[Data extracted from a collection]
********************

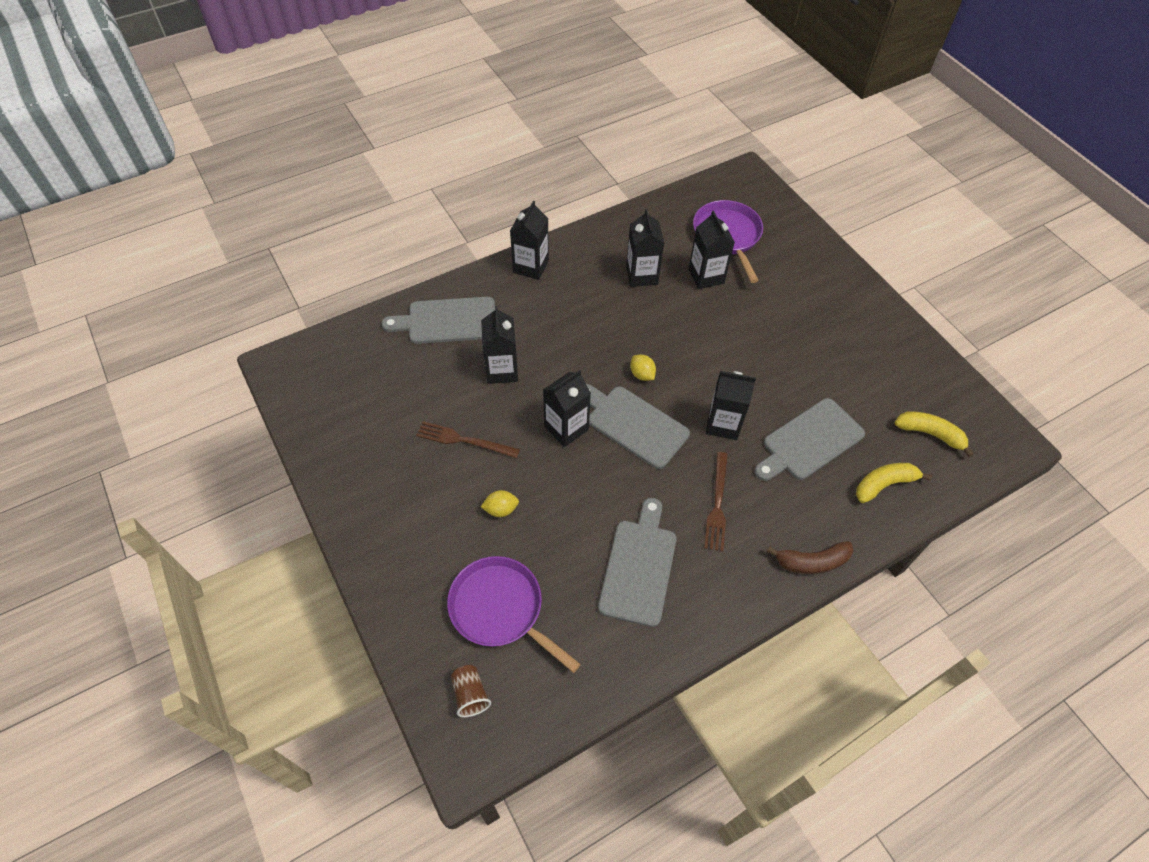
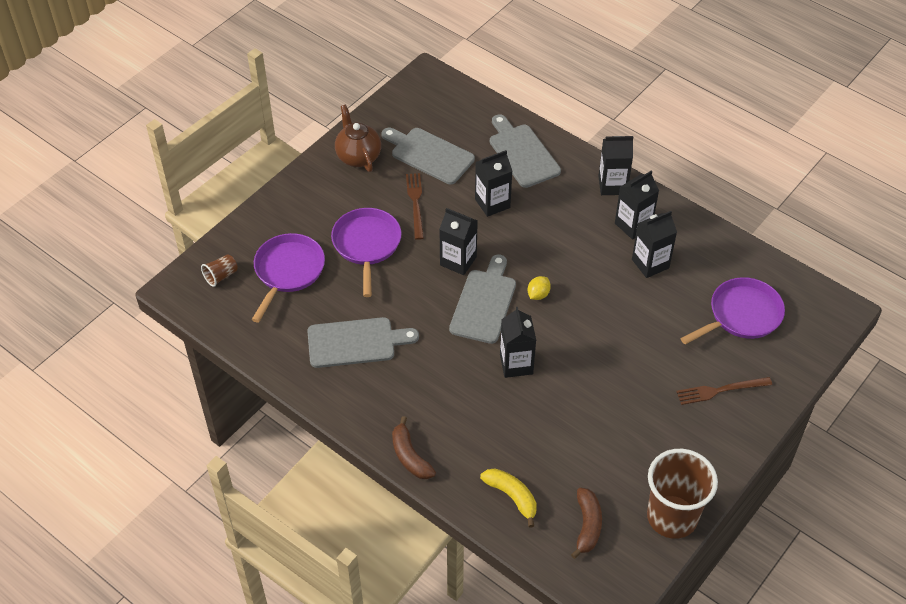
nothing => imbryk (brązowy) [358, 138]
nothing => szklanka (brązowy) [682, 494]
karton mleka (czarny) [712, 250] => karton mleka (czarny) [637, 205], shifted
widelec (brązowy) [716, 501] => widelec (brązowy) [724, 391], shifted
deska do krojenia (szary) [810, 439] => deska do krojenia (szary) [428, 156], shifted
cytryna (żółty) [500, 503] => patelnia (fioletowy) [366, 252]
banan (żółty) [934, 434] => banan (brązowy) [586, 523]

********************

## Your assignment
Would you set down the entries exactly as given, minus their pictures?

## Answer to this task
nothing => imbryk (brązowy) [358, 138]
nothing => szklanka (brązowy) [682, 494]
karton mleka (czarny) [712, 250] => karton mleka (czarny) [637, 205], shifted
widelec (brązowy) [716, 501] => widelec (brązowy) [724, 391], shifted
deska do krojenia (szary) [810, 439] => deska do krojenia (szary) [428, 156], shifted
cytryna (żółty) [500, 503] => patelnia (fioletowy) [366, 252]
banan (żółty) [934, 434] => banan (brązowy) [586, 523]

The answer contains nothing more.